::: Study material

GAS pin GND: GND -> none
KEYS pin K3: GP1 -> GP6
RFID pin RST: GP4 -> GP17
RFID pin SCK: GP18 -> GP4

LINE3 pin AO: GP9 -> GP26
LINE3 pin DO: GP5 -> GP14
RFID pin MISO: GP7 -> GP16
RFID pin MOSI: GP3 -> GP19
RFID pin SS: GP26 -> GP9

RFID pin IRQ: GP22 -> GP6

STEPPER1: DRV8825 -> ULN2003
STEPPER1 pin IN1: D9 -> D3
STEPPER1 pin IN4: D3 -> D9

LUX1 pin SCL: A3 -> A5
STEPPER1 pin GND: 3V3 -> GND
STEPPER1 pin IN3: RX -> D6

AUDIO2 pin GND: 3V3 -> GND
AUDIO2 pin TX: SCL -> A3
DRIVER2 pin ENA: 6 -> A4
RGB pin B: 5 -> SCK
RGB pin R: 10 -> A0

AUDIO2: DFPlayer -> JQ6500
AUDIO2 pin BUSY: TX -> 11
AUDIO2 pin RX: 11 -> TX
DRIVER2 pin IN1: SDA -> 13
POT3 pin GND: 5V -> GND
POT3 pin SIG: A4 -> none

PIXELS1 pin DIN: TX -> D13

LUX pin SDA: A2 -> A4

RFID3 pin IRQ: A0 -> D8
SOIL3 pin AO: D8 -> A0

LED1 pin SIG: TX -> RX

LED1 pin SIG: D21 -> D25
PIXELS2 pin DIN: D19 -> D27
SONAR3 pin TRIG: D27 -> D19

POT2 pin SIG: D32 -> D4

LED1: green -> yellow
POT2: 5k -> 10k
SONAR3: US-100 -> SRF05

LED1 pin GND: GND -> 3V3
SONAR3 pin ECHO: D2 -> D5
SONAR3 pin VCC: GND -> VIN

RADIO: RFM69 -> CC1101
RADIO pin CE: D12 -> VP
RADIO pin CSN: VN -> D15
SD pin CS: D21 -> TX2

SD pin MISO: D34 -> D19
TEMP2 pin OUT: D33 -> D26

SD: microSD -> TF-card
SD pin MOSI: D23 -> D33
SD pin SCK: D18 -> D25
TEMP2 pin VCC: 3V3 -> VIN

::::::

* **Work item**:
What is needed is an exact copy of the lines from the start of the listing through the line where "PIXELS2 pin DIN: D19 -> D27" sits, please, both end lines included and nothing more.

* **Finished exercise**:
GAS pin GND: GND -> none
KEYS pin K3: GP1 -> GP6
RFID pin RST: GP4 -> GP17
RFID pin SCK: GP18 -> GP4

LINE3 pin AO: GP9 -> GP26
LINE3 pin DO: GP5 -> GP14
RFID pin MISO: GP7 -> GP16
RFID pin MOSI: GP3 -> GP19
RFID pin SS: GP26 -> GP9

RFID pin IRQ: GP22 -> GP6

STEPPER1: DRV8825 -> ULN2003
STEPPER1 pin IN1: D9 -> D3
STEPPER1 pin IN4: D3 -> D9

LUX1 pin SCL: A3 -> A5
STEPPER1 pin GND: 3V3 -> GND
STEPPER1 pin IN3: RX -> D6

AUDIO2 pin GND: 3V3 -> GND
AUDIO2 pin TX: SCL -> A3
DRIVER2 pin ENA: 6 -> A4
RGB pin B: 5 -> SCK
RGB pin R: 10 -> A0

AUDIO2: DFPlayer -> JQ6500
AUDIO2 pin BUSY: TX -> 11
AUDIO2 pin RX: 11 -> TX
DRIVER2 pin IN1: SDA -> 13
POT3 pin GND: 5V -> GND
POT3 pin SIG: A4 -> none

PIXELS1 pin DIN: TX -> D13

LUX pin SDA: A2 -> A4

RFID3 pin IRQ: A0 -> D8
SOIL3 pin AO: D8 -> A0

LED1 pin SIG: TX -> RX

LED1 pin SIG: D21 -> D25
PIXELS2 pin DIN: D19 -> D27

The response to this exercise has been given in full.